─── INFORMATION GIVEN
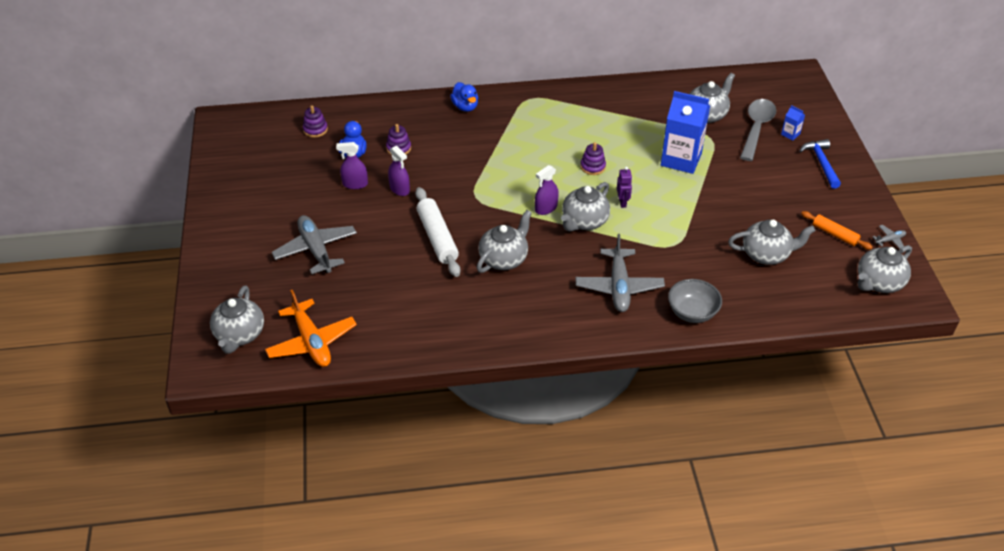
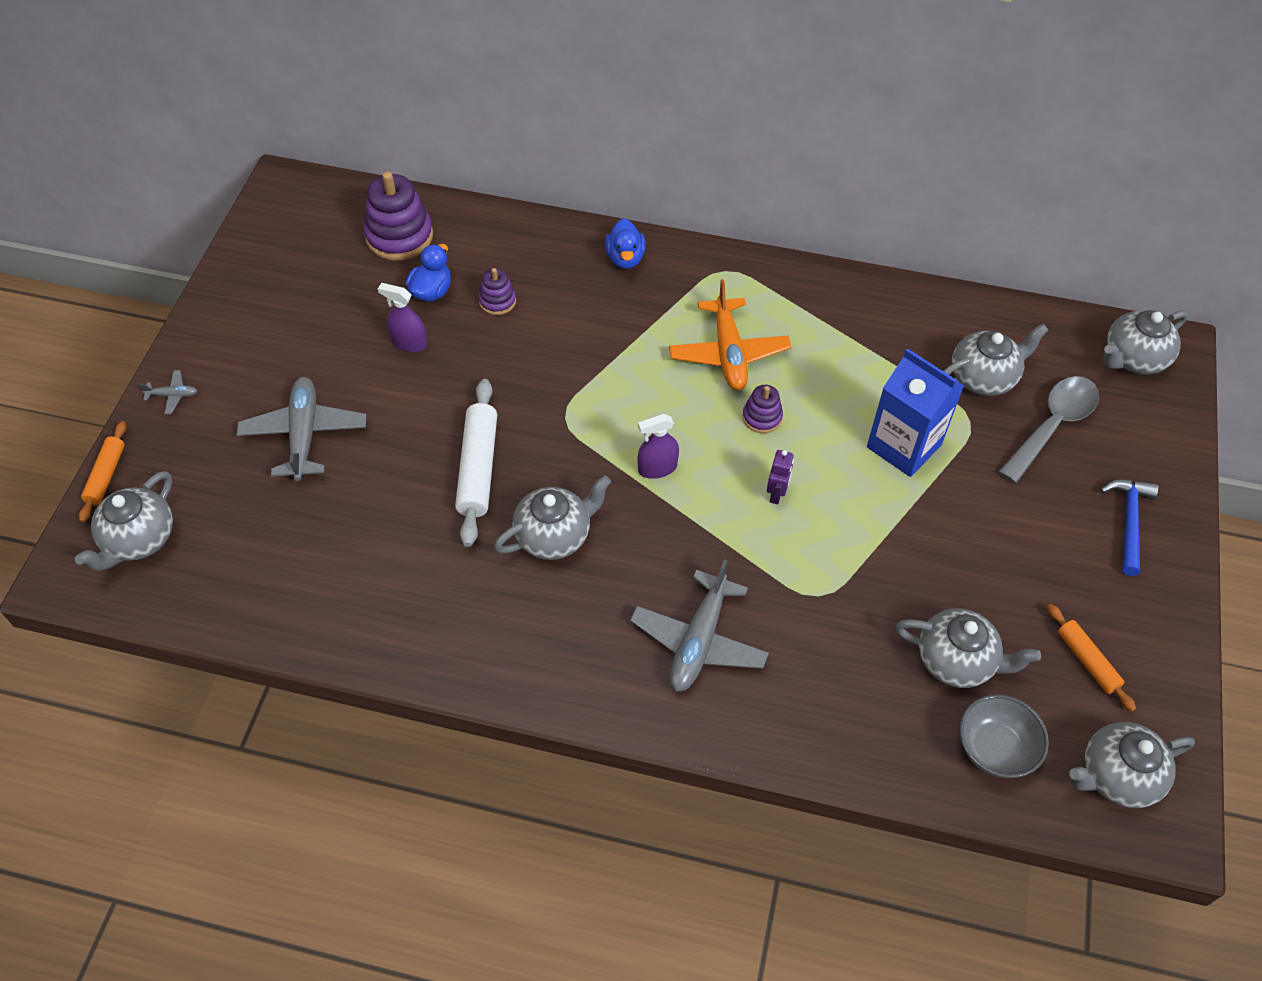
camera: 20 degrees right, 10 degrees up
orange plane [265,290,357,367] -> orange plane moved to [669,279,791,390]
purple stacking toy [303,105,328,137] -> purple stacking toy [363,172,433,261], size x1.86
purple spray bottle [388,146,410,196] -> none
grey teapot [561,182,610,231] -> grey teapot moved to [1103,310,1188,374]
grey bowl [668,279,722,323] -> grey bowl moved to [959,694,1049,778]
blue carton [781,105,805,141] -> none
grey plane [873,225,906,249] -> grey plane moved to [139,370,197,414]
none -> orange rolling pin [79,421,127,522]

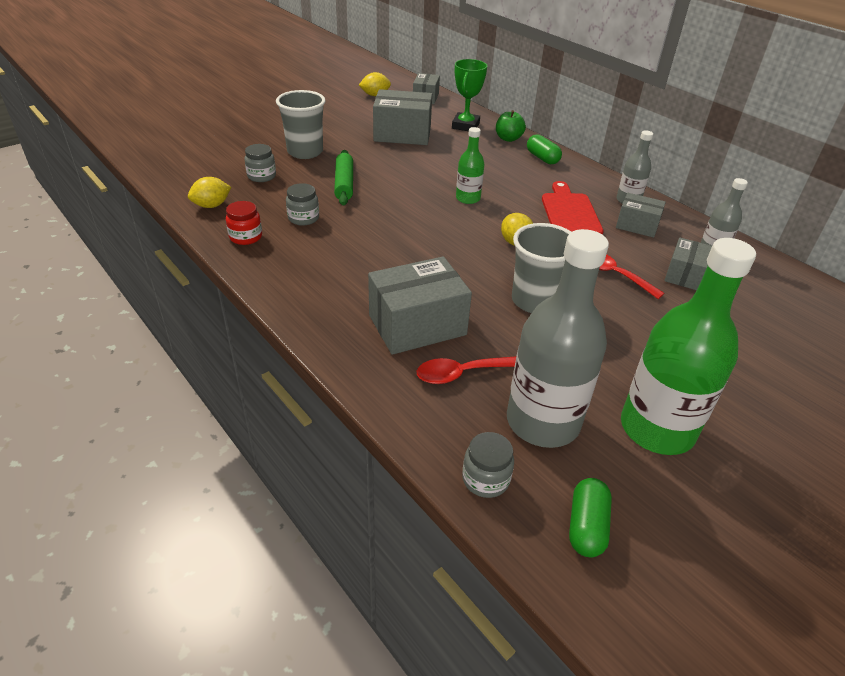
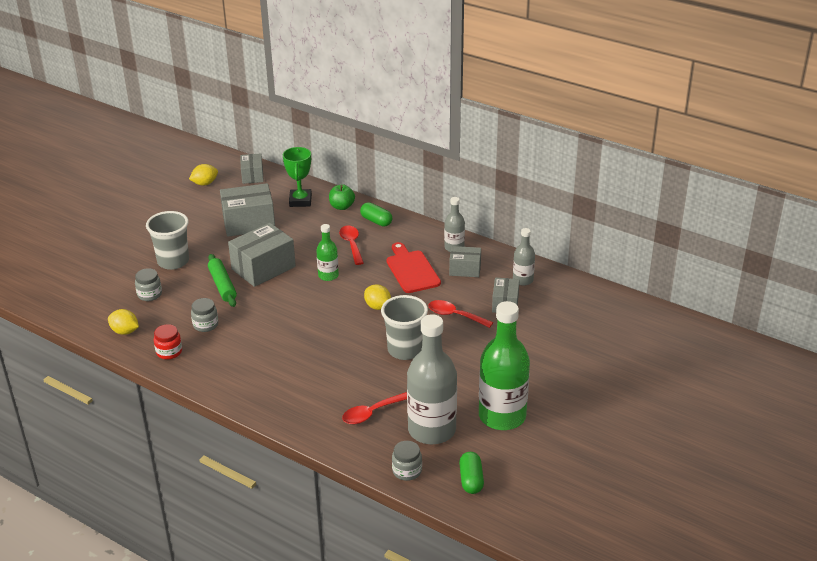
camera: 15 degrees left, 5 degrees down
yellow lemon [188,177,231,208] -> yellow lemon turned 75 degrees clockwise [108,309,139,335]
grey box [368,256,472,355] -> grey box moved to [228,223,296,287]
none -> red spoon [339,226,364,265]

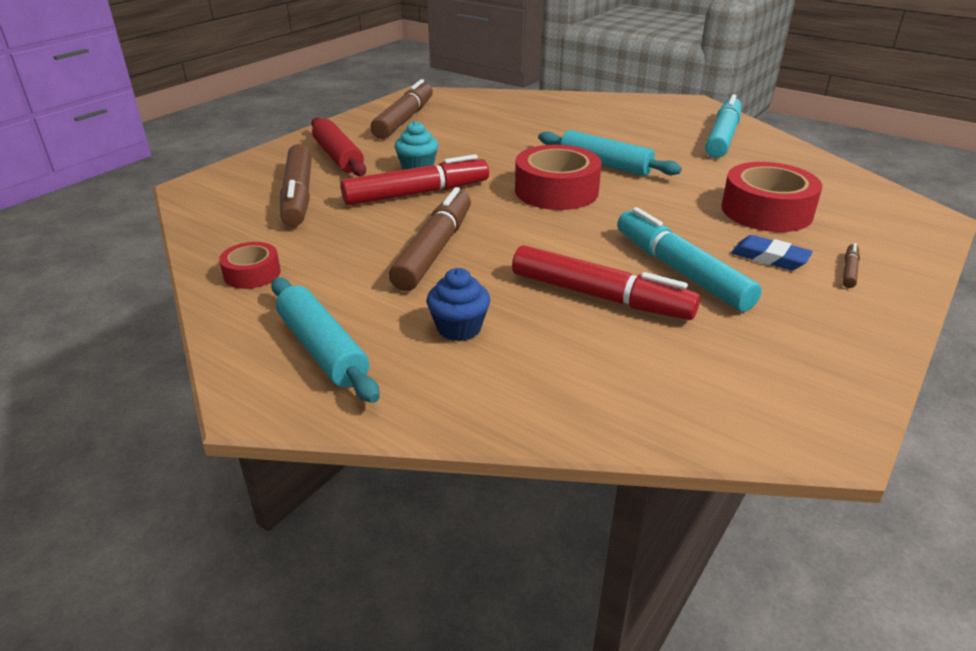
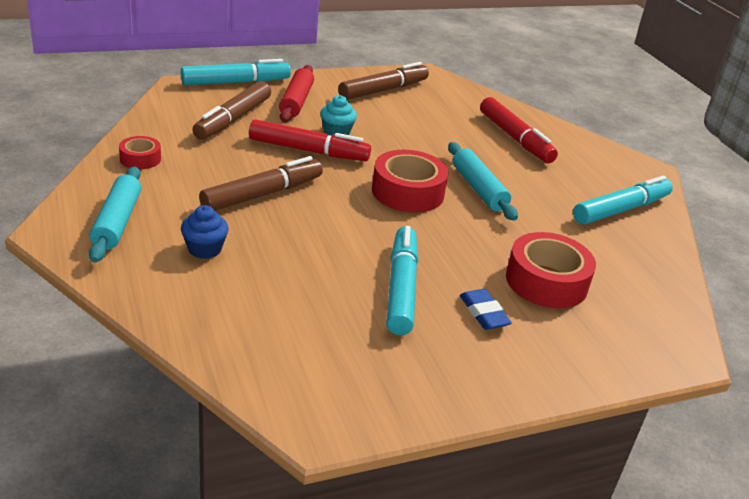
camera: 30 degrees right, 0 degrees up
red marker [512,245,700,320] -> red marker moved to [480,97,558,163]
brown marker [842,243,860,288] -> none
none -> turquoise marker [181,59,291,86]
──────
■ **PROBLEM**: Copy each line of the listing above that contains the word "orange".

■ **TASK SOLUTION**:
orange plane [265,290,357,367] -> orange plane moved to [669,279,791,390]
none -> orange rolling pin [79,421,127,522]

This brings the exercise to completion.